*WHAT TO WORK ON*
In the entries that follow, find the line containing "none -> pink brick F4 level 1"; from there, copy every line exactly through the line containing "green plate H6".

*PROVIDED DATA*
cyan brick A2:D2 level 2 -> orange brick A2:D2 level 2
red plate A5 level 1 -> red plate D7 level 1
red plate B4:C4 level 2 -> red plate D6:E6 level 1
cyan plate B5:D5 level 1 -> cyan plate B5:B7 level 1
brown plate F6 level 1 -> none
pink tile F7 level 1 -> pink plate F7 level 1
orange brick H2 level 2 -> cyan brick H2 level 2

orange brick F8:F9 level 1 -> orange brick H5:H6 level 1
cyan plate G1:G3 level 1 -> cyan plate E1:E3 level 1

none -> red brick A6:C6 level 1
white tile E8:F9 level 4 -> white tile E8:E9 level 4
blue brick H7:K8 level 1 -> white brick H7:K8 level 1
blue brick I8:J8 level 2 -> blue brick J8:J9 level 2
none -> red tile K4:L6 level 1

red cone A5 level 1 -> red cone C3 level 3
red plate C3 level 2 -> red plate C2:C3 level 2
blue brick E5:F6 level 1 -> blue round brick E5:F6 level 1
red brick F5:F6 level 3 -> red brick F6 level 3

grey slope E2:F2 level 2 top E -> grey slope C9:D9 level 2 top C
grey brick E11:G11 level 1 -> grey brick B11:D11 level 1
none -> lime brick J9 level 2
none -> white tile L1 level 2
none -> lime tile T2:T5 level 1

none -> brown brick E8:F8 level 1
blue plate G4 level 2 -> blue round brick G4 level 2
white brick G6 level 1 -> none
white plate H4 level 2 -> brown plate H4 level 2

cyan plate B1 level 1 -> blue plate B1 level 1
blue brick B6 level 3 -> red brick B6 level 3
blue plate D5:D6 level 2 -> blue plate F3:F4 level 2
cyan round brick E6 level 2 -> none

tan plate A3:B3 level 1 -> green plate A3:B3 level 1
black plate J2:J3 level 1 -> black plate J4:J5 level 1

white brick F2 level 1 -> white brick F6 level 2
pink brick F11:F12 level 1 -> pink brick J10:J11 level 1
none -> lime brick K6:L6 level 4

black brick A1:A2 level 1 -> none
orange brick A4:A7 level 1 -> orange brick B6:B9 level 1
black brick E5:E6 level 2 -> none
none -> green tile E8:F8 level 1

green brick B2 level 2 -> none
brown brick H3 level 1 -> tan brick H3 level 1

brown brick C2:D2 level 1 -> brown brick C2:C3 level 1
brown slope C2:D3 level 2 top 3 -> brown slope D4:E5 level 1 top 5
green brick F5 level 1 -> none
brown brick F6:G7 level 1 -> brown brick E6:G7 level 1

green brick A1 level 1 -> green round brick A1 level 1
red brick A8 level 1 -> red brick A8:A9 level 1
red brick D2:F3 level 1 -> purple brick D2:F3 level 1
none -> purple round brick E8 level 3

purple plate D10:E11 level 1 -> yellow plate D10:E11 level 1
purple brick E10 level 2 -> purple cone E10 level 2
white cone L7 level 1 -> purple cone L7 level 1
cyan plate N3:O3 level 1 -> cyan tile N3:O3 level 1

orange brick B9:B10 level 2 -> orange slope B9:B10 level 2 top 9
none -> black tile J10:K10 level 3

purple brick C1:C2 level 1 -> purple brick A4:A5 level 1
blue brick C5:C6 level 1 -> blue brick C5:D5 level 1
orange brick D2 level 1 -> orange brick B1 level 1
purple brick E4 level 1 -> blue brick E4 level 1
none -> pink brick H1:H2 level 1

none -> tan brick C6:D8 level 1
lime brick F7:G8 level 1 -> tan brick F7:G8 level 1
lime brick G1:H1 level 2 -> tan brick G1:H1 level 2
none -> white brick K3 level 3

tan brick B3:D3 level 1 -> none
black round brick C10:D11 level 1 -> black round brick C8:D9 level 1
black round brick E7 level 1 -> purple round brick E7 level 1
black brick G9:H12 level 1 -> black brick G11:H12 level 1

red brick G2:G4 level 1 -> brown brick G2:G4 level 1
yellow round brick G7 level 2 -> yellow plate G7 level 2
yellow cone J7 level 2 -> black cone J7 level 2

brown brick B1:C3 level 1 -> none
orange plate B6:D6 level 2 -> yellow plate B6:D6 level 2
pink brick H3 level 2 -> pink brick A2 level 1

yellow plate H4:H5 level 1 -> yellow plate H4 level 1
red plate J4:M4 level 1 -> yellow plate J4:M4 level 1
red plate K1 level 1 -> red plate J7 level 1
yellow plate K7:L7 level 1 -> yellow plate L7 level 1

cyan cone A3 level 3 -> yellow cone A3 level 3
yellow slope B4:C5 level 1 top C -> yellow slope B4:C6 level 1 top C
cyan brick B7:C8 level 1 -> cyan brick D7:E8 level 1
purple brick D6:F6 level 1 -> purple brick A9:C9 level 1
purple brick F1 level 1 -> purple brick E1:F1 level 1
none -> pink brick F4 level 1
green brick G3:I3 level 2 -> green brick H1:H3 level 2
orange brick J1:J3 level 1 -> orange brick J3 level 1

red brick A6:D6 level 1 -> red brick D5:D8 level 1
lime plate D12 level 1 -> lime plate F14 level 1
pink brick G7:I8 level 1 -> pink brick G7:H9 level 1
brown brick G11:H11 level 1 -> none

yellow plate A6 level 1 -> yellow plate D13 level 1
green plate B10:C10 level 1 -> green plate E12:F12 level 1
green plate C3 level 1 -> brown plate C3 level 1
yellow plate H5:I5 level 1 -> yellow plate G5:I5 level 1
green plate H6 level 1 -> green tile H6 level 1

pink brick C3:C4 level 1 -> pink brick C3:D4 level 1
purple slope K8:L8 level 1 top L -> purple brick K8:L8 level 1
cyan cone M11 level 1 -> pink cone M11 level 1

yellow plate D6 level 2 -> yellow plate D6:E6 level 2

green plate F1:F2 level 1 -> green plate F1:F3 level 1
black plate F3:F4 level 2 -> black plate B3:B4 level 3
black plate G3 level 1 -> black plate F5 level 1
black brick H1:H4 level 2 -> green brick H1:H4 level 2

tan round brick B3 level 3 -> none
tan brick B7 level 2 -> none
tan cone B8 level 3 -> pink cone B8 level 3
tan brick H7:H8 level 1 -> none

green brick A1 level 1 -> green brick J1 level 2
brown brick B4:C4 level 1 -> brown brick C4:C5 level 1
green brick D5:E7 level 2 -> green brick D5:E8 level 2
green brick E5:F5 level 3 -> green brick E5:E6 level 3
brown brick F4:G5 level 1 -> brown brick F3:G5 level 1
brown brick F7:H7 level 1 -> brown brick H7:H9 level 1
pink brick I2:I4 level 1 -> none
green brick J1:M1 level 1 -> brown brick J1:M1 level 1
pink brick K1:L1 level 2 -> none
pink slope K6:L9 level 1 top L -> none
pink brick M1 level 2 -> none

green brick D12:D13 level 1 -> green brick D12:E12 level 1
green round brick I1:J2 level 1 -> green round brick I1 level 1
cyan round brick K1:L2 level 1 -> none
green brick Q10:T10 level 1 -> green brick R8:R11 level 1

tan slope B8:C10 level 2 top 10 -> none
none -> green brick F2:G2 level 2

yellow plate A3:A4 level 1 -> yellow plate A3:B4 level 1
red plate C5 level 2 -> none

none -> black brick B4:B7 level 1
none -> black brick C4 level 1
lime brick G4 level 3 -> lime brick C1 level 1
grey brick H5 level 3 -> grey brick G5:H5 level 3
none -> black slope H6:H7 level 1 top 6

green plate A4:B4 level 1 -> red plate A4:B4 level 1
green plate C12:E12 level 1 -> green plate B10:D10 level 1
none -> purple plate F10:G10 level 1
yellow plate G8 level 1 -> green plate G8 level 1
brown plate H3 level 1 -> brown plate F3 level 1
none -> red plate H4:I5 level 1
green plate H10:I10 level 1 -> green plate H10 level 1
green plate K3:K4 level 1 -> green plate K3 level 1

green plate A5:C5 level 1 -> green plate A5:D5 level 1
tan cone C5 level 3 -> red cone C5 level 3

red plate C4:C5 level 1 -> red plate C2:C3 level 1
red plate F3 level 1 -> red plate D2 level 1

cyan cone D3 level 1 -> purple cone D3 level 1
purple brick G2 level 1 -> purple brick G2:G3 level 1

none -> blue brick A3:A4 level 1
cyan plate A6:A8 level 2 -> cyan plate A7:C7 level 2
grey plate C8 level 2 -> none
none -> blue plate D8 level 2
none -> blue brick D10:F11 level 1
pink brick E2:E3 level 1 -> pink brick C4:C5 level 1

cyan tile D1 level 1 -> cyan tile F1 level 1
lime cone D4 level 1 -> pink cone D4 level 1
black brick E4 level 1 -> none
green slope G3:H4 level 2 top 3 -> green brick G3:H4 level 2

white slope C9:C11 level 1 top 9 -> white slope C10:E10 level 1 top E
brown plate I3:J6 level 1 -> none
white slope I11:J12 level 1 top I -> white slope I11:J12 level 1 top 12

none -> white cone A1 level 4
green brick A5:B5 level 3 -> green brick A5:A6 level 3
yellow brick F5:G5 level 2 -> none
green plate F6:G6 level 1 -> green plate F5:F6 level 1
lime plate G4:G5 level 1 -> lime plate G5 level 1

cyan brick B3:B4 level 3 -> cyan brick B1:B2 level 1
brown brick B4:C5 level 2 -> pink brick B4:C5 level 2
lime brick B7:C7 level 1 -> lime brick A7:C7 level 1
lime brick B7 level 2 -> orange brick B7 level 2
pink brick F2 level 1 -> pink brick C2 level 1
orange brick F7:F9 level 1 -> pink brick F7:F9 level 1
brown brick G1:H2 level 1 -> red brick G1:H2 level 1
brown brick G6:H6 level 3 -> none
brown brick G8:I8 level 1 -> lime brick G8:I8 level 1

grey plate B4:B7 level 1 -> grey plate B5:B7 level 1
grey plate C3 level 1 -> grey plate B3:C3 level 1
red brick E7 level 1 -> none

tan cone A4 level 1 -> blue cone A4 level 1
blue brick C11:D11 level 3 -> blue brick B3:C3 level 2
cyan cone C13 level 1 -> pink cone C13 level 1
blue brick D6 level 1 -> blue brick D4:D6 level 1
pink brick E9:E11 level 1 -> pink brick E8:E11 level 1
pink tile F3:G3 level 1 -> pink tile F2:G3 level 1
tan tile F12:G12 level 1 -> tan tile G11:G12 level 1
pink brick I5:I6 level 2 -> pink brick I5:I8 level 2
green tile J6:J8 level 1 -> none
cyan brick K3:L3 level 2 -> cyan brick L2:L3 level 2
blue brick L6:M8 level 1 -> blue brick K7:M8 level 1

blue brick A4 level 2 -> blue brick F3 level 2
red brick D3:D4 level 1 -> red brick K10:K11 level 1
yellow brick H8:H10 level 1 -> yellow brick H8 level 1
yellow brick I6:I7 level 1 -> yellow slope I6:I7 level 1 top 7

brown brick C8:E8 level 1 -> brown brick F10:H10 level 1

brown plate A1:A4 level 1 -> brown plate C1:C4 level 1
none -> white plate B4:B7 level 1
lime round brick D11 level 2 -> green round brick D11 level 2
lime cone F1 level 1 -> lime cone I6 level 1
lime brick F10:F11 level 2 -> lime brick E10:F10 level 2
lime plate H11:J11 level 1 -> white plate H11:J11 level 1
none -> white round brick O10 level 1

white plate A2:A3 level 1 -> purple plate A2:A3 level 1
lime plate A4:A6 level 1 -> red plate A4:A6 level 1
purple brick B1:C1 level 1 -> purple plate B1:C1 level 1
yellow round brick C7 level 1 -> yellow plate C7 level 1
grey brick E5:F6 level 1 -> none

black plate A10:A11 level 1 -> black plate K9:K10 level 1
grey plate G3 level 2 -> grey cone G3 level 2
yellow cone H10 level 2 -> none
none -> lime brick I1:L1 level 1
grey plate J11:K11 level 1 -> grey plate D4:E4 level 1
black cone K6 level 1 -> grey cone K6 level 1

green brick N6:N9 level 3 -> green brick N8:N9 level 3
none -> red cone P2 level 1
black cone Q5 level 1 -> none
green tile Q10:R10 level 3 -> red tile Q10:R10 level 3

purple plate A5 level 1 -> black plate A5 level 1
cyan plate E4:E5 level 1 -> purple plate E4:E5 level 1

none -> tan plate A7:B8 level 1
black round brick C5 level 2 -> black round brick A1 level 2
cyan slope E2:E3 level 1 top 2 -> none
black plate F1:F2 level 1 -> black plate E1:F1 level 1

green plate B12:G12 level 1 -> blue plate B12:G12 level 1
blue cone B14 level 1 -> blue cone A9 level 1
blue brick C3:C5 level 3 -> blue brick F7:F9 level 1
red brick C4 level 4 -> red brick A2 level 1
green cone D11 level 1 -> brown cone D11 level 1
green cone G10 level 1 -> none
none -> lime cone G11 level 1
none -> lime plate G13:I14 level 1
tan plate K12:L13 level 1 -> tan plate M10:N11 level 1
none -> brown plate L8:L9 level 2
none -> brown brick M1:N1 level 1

*THE COMPLETED TASK*
none -> pink brick F4 level 1
green brick G3:I3 level 2 -> green brick H1:H3 level 2
orange brick J1:J3 level 1 -> orange brick J3 level 1

red brick A6:D6 level 1 -> red brick D5:D8 level 1
lime plate D12 level 1 -> lime plate F14 level 1
pink brick G7:I8 level 1 -> pink brick G7:H9 level 1
brown brick G11:H11 level 1 -> none

yellow plate A6 level 1 -> yellow plate D13 level 1
green plate B10:C10 level 1 -> green plate E12:F12 level 1
green plate C3 level 1 -> brown plate C3 level 1
yellow plate H5:I5 level 1 -> yellow plate G5:I5 level 1
green plate H6 level 1 -> green tile H6 level 1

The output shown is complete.